▶ Request
The reply should be the records repeated exactly, without any images.

──────── Entries shown

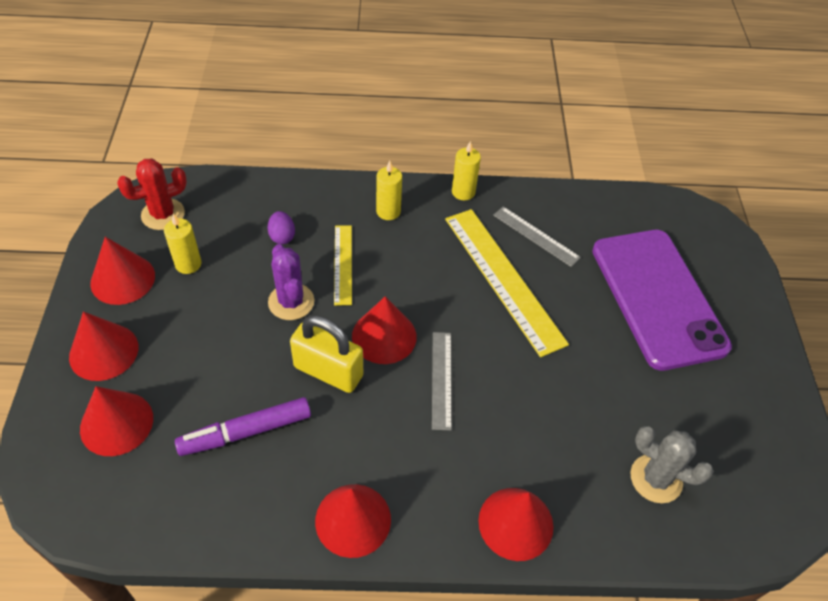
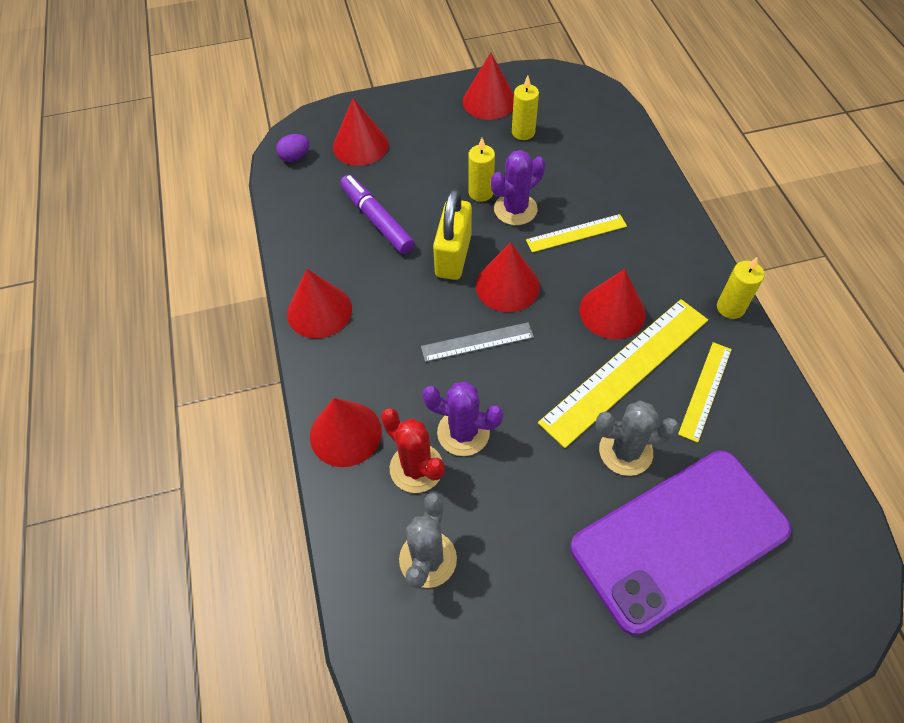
camera: 80 degrees right, 5 degrees up
(104, 352) = (418, 116): red cone -> red cone (612, 311)
(163, 214) = (567, 99): red cactus -> red cactus (416, 468)
(282, 236) = (585, 181): purple egg -> purple egg (295, 157)
(388, 211) = (662, 250): yellow candle -> yellow candle (480, 192)
(536, 236) = (705, 390): grey ruler -> yellow ruler
(537, 418) = (463, 432): none -> purple cactus
(579, 305) = (625, 451): none -> grey cactus

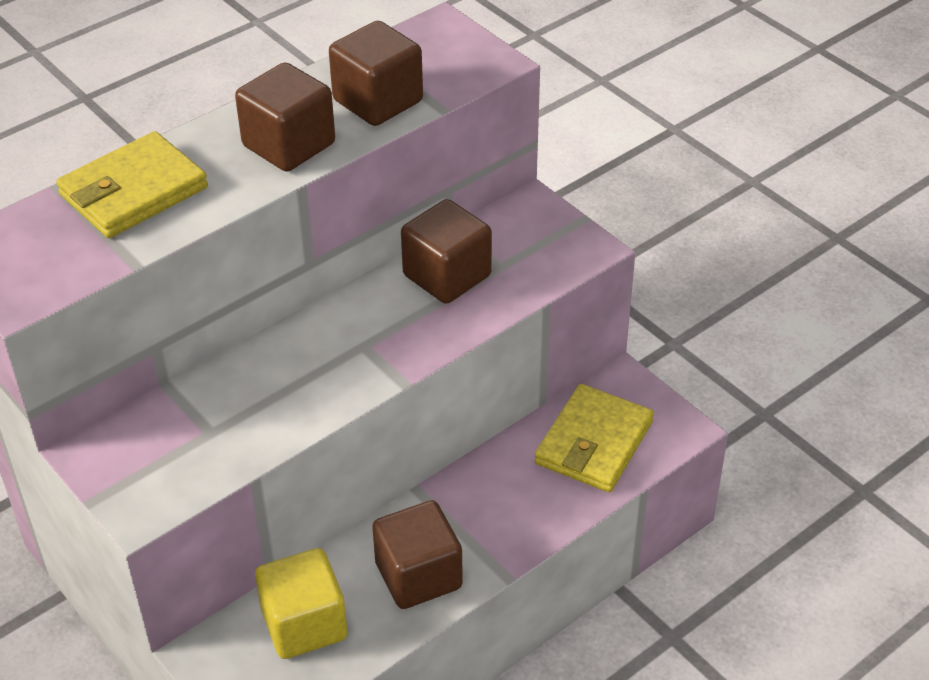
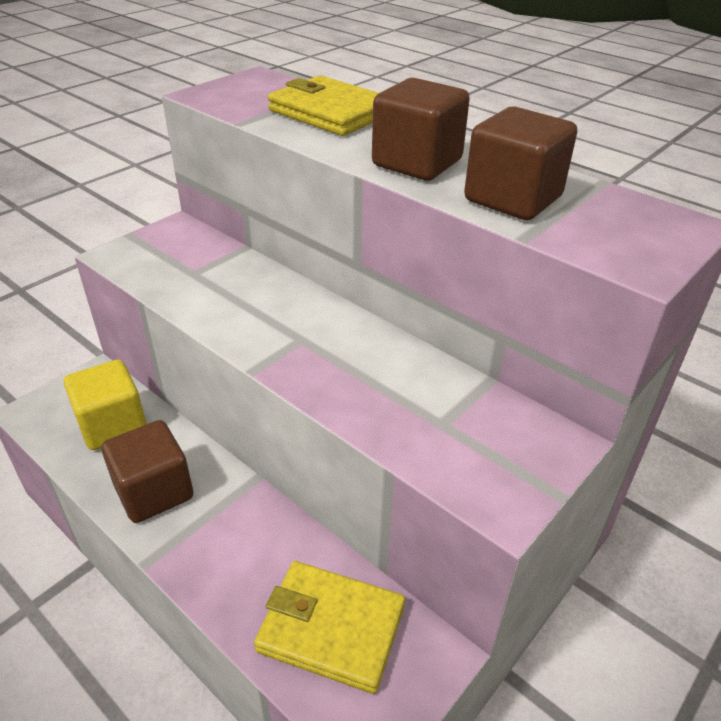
camera: 80 degrees right, 5 degrees down
(447, 276) = (412, 383): brown cube -> none

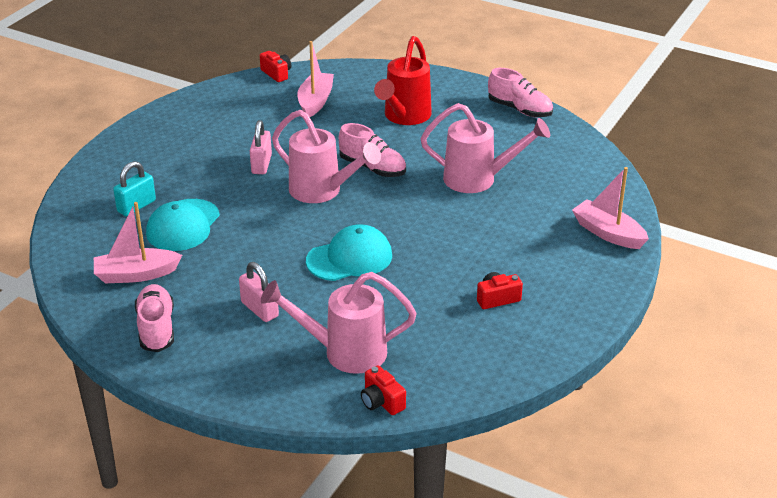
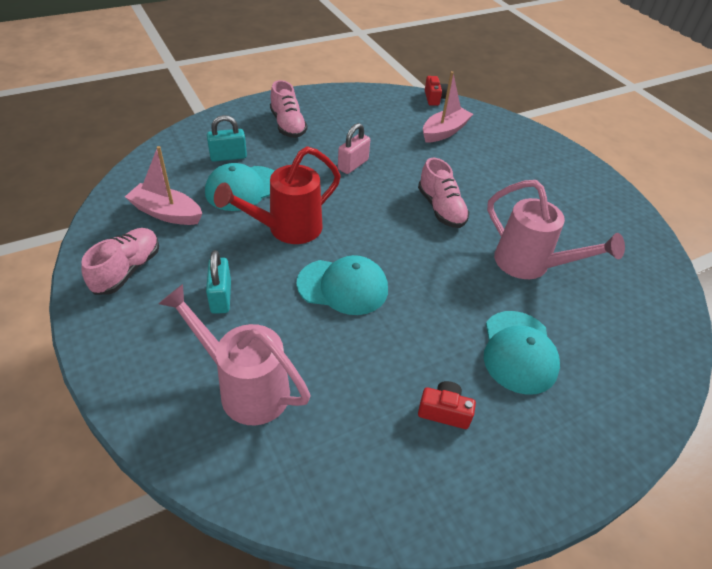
camera: 30 degrees right, 10 degrees up
(259, 309) = (221, 297): pink padlock -> turquoise padlock
(322, 192) = (379, 211): pink watering can -> none
(381, 401) = (222, 471): red camera -> none
(404, 117) = (508, 175): red watering can -> red watering can (286, 229)
(517, 240) = (519, 352): none -> turquoise cap
(519, 109) = (624, 213): pink shoe -> pink shoe (288, 125)
(608, 233) = (627, 396): pink boat -> none

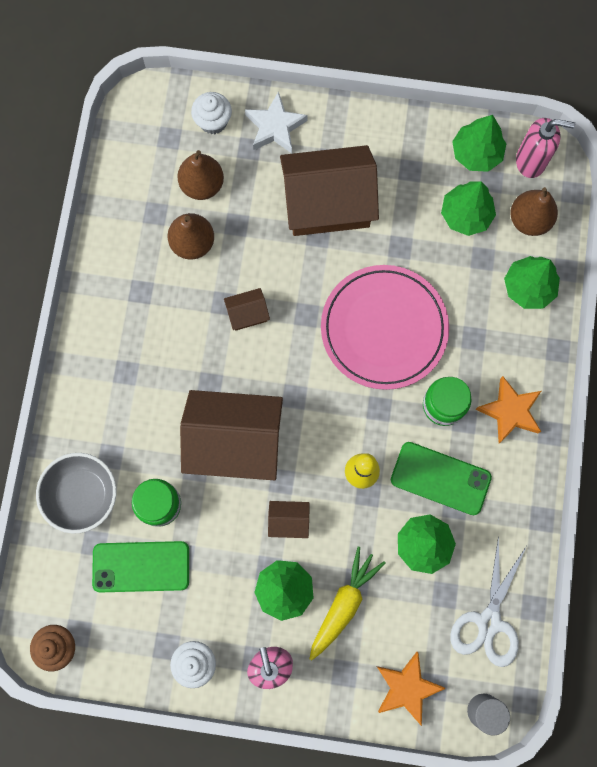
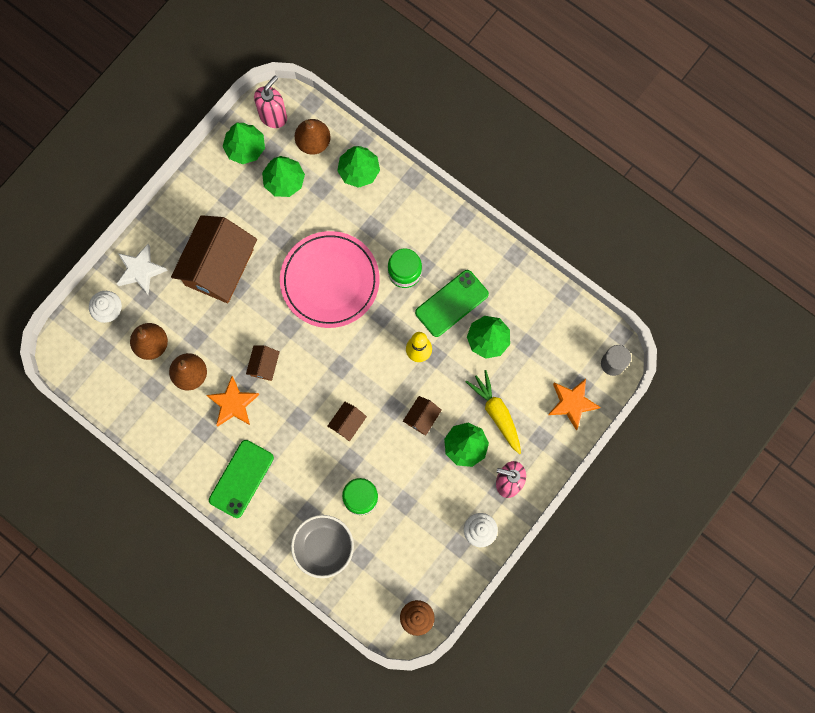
camera: 60 degrees left, 0 degrees up
(141, 566) = (395, 533): green phone -> green phone (241, 478)
(235, 441) = (347, 423): brown house -> brown house, size x0.43
(488, 622) = (560, 328): white scissors -> none
(510, 411) = (434, 233): orange star -> orange star (233, 404)

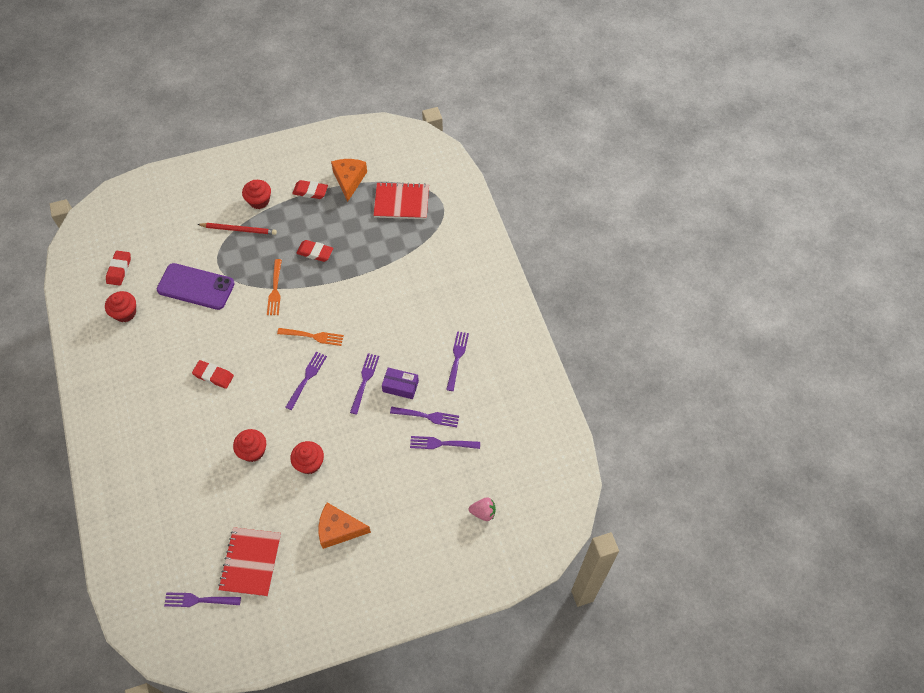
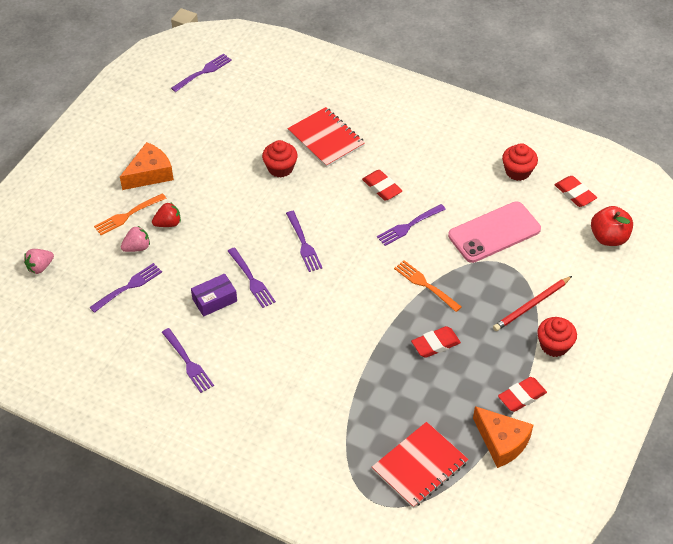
camera: 135 degrees right, 10 degrees down
(144, 229) = (609, 238): none -> red apple
(196, 287) = (494, 232): purple phone -> pink phone
(213, 376) = (382, 187): red eraser -> red eraser turned 75 degrees clockwise
(251, 562) = (193, 112): red notebook -> red notebook (326, 139)
(309, 463) = (225, 193): red cupcake -> none
(312, 336) = (341, 276): orange fork -> orange fork (128, 215)
(369, 472) = (168, 223): none -> red strawberry
(408, 470) = (137, 247): none -> pink strawberry
(427, 416) = (164, 296): purple fork -> purple fork (409, 225)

────────────────

▶ Exercise solution
camera: 80 degrees right, 5 degrees up
(104, 352) = (418, 116): red cone -> red cone (612, 311)
(163, 214) = (567, 99): red cactus -> red cactus (416, 468)
(282, 236) = (585, 181): purple egg -> purple egg (295, 157)
(388, 211) = (662, 250): yellow candle -> yellow candle (480, 192)
(536, 236) = (705, 390): grey ruler -> yellow ruler
(537, 418) = (463, 432): none -> purple cactus
(579, 305) = (625, 451): none -> grey cactus

camera: 80 degrees right, 5 degrees down
(447, 276) = (412, 383): brown cube -> none

camera: 30 degrees right, 10 degrees up
(259, 309) = (221, 297): pink padlock -> turquoise padlock
(322, 192) = (379, 211): pink watering can -> none
(381, 401) = (222, 471): red camera -> none
(404, 117) = (508, 175): red watering can -> red watering can (286, 229)
(517, 240) = (519, 352): none -> turquoise cap
(519, 109) = (624, 213): pink shoe -> pink shoe (288, 125)
(608, 233) = (627, 396): pink boat -> none

camera: 60 degrees left, 0 degrees up
(141, 566) = (395, 533): green phone -> green phone (241, 478)
(235, 441) = (347, 423): brown house -> brown house, size x0.43
(488, 622) = (560, 328): white scissors -> none
(510, 411) = (434, 233): orange star -> orange star (233, 404)

camera: 135 degrees right, 10 degrees down
(144, 229) = (609, 238): none -> red apple
(196, 287) = (494, 232): purple phone -> pink phone
(213, 376) = (382, 187): red eraser -> red eraser turned 75 degrees clockwise
(251, 562) = (193, 112): red notebook -> red notebook (326, 139)
(309, 463) = (225, 193): red cupcake -> none
(312, 336) = (341, 276): orange fork -> orange fork (128, 215)
(369, 472) = (168, 223): none -> red strawberry
(408, 470) = (137, 247): none -> pink strawberry
(427, 416) = (164, 296): purple fork -> purple fork (409, 225)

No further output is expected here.